----- Provided data
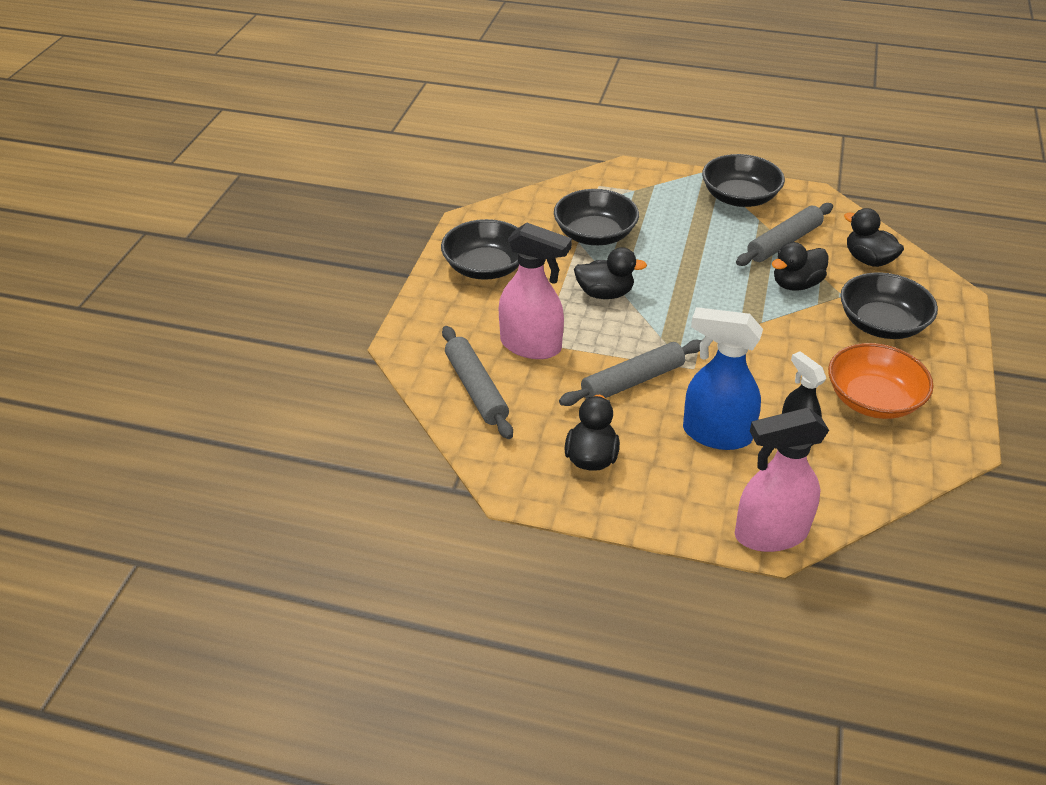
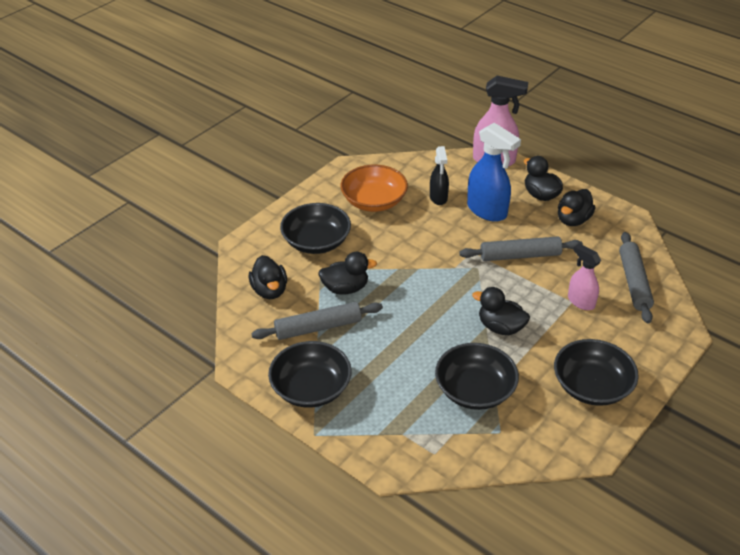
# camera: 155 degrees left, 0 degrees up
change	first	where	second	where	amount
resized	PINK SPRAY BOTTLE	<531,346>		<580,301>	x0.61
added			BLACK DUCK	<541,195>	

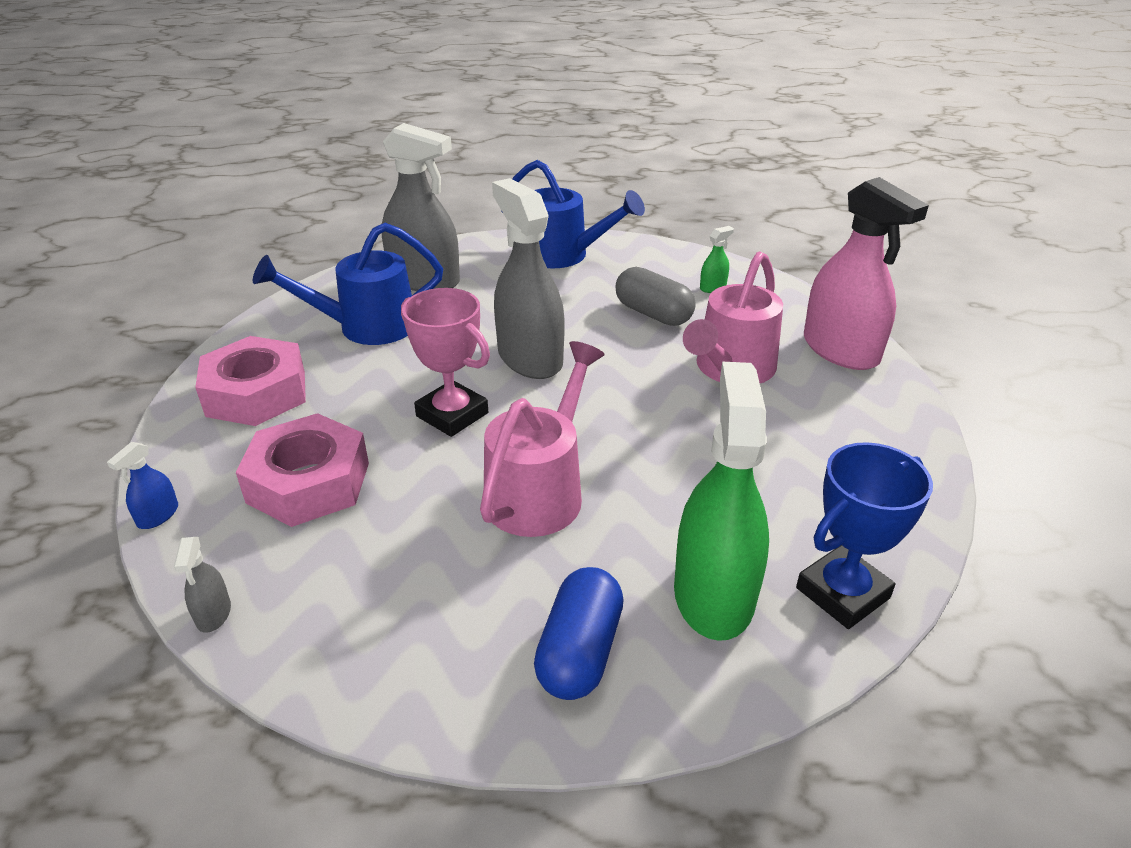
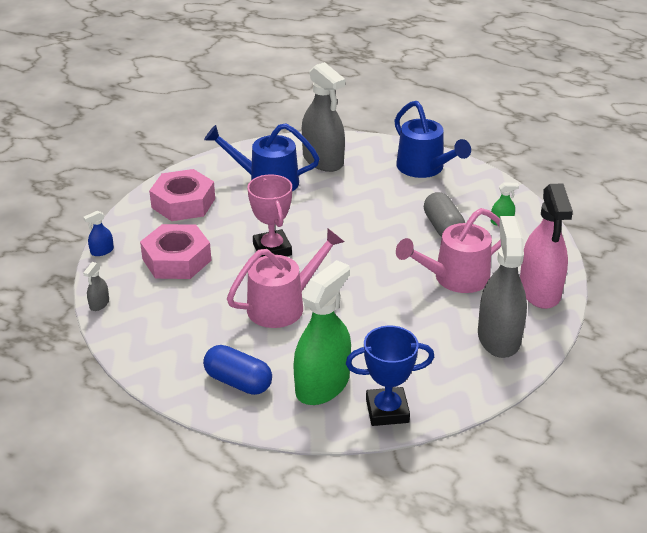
# camera: 30 degrees right, 0 degrees up
change	first	where	second	where	amount
moved	GREY SPRAY BOTTLE	<530,358>		<498,337>	
turned	BLUE CAPSULE	<580,651>		<238,382>	75 degrees clockwise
----------
▶ What the exercise asks
Each entry above has to be set down again verbatim, except for its pictures.

▶ Your response
# camera: 155 degrees left, 0 degrees up
change	first	where	second	where	amount
resized	PINK SPRAY BOTTLE	<531,346>		<580,301>	x0.61
added			BLACK DUCK	<541,195>	

# camera: 30 degrees right, 0 degrees up
change	first	where	second	where	amount
moved	GREY SPRAY BOTTLE	<530,358>		<498,337>	
turned	BLUE CAPSULE	<580,651>		<238,382>	75 degrees clockwise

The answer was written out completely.